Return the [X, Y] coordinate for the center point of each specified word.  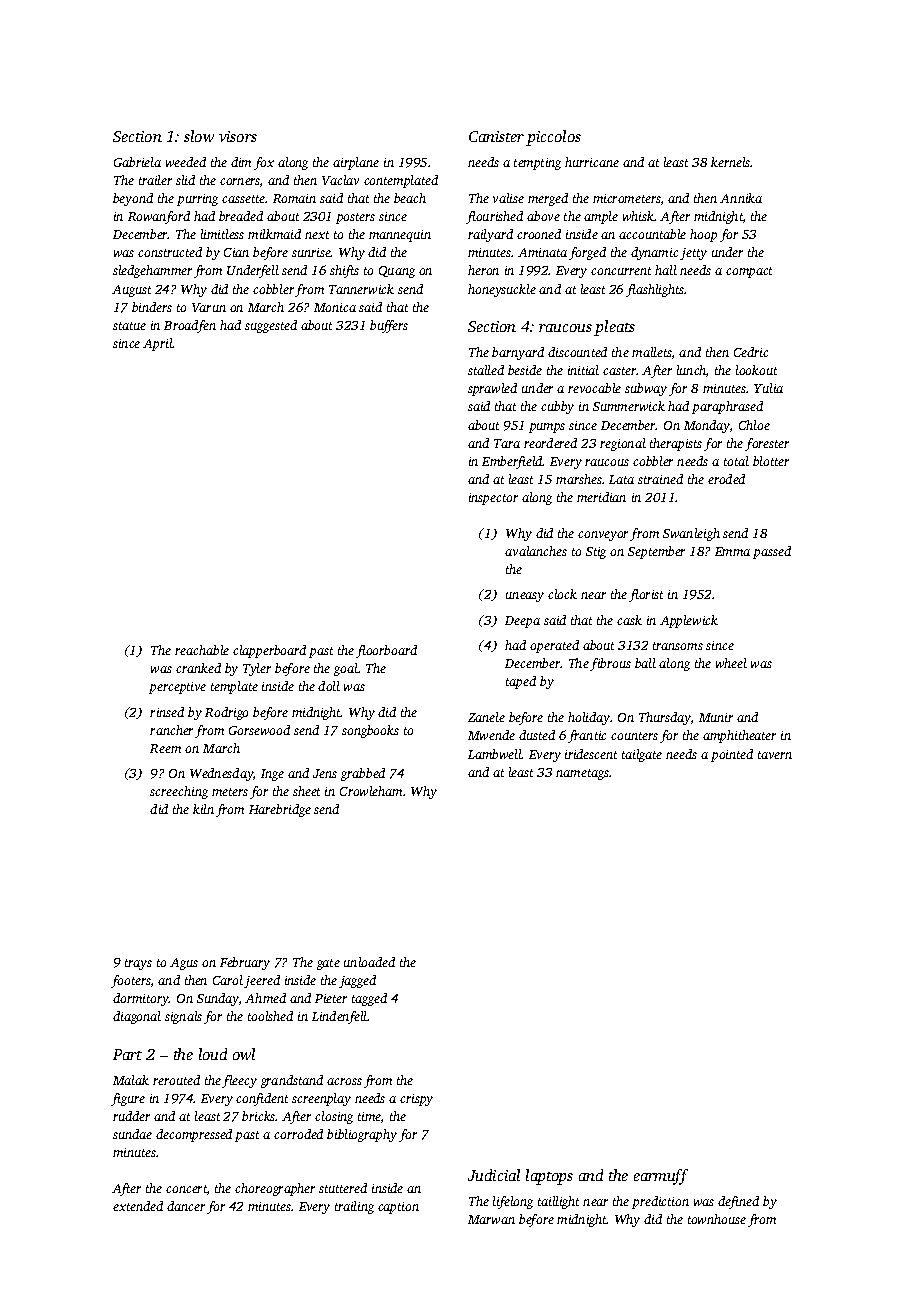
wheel [731, 663]
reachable [202, 650]
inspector [493, 499]
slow [199, 136]
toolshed [270, 1016]
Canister [496, 136]
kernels [731, 162]
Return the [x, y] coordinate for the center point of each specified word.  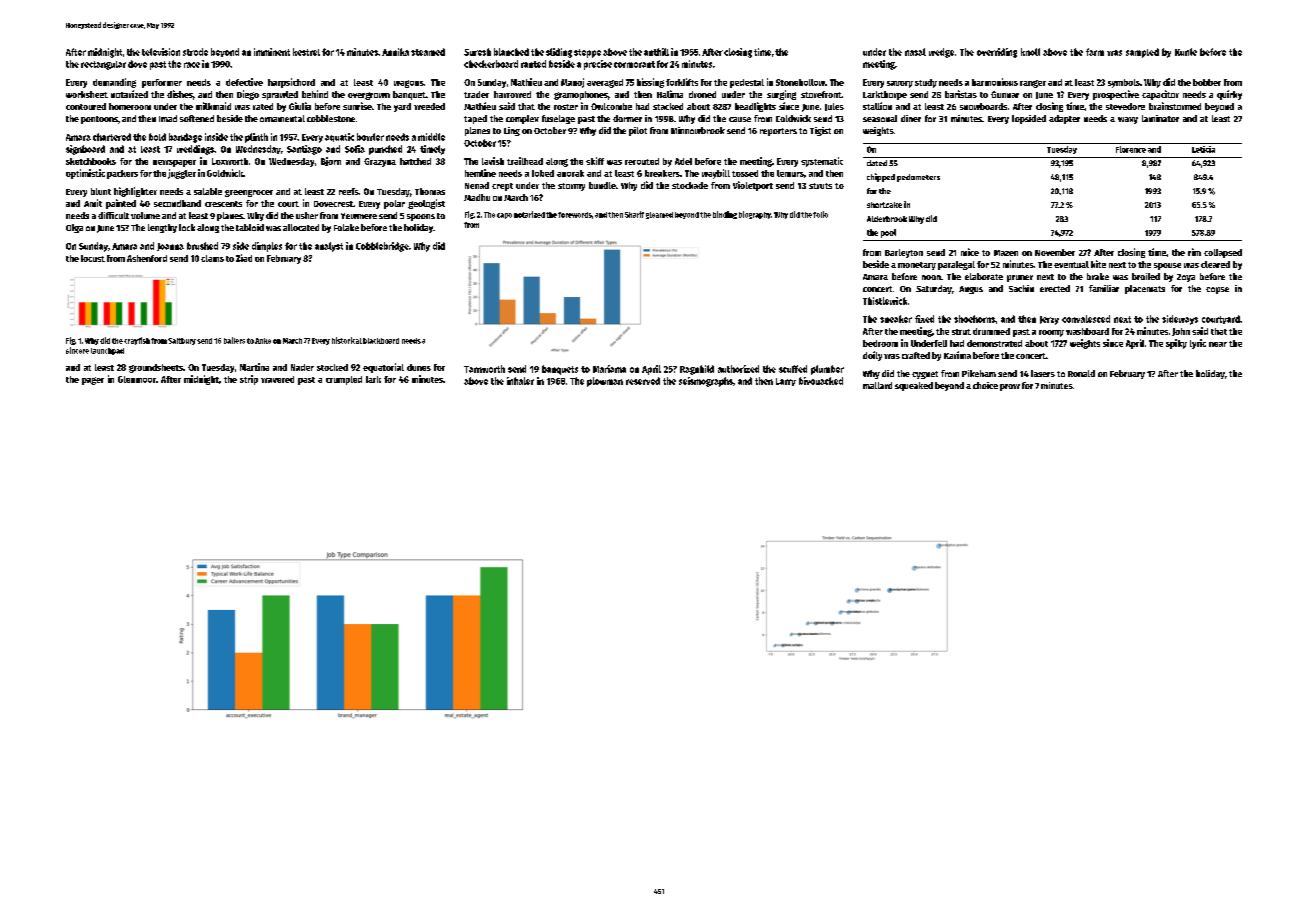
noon [931, 277]
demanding [114, 83]
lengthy [162, 228]
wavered [277, 379]
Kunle [1186, 52]
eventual [1071, 264]
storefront [821, 94]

· · · ·

● Directive
Rewrite the part of the material that starts with the line containing "demanding [114, 83]" and runs to its end, both ends included, replacing "wavered" with "hesitated" and keeping everything else the same.

● Problem solution
demanding [114, 83]
lengthy [162, 228]
hesitated [277, 379]
Kunle [1186, 52]
eventual [1071, 264]
storefront [821, 94]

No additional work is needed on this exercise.